Recorded information =>
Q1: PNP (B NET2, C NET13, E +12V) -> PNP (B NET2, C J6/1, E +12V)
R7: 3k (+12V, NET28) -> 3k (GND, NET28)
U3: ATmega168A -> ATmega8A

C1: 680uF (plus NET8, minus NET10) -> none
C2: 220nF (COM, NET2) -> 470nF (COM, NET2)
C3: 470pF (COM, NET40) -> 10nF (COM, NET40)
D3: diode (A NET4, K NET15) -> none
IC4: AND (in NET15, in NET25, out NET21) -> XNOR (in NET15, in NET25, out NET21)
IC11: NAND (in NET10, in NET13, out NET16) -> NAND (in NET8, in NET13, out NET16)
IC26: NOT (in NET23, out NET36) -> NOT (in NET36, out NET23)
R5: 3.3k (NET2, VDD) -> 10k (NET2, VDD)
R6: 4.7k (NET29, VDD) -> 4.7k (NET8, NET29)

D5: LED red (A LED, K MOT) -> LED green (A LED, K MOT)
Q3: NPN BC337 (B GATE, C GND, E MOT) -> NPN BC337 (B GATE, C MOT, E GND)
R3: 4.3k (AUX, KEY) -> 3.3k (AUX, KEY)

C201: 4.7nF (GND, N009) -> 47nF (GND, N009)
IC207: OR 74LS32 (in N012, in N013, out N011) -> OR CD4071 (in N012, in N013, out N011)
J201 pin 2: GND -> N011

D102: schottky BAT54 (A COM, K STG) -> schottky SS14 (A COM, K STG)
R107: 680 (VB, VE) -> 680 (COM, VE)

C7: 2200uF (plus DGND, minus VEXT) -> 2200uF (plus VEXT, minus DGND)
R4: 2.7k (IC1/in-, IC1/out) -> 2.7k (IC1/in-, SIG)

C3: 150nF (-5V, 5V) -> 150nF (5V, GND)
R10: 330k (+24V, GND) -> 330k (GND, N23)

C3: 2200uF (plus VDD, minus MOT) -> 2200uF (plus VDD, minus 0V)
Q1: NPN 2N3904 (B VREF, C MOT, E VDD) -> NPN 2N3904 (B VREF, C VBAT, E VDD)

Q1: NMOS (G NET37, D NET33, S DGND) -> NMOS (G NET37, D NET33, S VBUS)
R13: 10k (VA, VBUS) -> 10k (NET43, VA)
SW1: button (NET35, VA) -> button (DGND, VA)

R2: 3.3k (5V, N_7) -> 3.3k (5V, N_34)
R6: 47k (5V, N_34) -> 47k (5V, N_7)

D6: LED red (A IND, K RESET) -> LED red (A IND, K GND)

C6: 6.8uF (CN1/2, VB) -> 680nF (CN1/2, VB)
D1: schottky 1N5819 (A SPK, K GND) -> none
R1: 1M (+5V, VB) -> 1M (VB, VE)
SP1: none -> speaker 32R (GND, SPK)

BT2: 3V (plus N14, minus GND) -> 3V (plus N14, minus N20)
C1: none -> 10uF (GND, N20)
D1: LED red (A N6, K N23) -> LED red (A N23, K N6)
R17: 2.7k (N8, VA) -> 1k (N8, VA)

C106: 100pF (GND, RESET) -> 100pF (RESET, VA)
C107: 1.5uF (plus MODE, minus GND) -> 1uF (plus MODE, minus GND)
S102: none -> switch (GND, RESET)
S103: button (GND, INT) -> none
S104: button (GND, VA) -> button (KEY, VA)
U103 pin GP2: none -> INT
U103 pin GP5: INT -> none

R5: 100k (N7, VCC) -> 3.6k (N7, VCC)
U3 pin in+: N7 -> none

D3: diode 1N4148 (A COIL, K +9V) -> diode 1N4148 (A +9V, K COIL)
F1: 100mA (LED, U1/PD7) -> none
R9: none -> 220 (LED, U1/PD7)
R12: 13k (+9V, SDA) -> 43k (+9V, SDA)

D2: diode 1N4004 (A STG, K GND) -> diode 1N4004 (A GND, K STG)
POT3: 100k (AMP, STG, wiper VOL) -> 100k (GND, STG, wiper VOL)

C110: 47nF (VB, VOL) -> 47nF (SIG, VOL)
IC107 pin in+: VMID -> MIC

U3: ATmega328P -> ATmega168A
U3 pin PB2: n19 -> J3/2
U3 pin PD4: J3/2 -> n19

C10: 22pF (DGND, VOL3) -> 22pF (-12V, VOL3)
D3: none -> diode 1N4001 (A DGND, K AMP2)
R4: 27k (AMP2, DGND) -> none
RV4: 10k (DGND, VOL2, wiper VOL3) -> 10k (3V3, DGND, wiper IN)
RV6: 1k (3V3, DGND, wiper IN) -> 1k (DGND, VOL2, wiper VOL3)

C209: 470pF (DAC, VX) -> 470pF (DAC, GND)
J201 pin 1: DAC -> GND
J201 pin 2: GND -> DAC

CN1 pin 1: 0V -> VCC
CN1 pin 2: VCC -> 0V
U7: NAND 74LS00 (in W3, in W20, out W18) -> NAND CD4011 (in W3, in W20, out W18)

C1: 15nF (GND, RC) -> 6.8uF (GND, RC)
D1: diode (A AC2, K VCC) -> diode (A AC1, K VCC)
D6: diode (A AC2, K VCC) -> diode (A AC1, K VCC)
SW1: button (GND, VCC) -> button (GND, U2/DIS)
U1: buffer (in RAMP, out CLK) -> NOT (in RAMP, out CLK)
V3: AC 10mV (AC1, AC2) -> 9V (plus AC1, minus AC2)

Exercise goal =>
Your task is to quote, without any alteration, the lines running from the top of the records to the line that holds "D3: diode (A NET4, K NET15) -> none", both included.

Task answer =>
Q1: PNP (B NET2, C NET13, E +12V) -> PNP (B NET2, C J6/1, E +12V)
R7: 3k (+12V, NET28) -> 3k (GND, NET28)
U3: ATmega168A -> ATmega8A

C1: 680uF (plus NET8, minus NET10) -> none
C2: 220nF (COM, NET2) -> 470nF (COM, NET2)
C3: 470pF (COM, NET40) -> 10nF (COM, NET40)
D3: diode (A NET4, K NET15) -> none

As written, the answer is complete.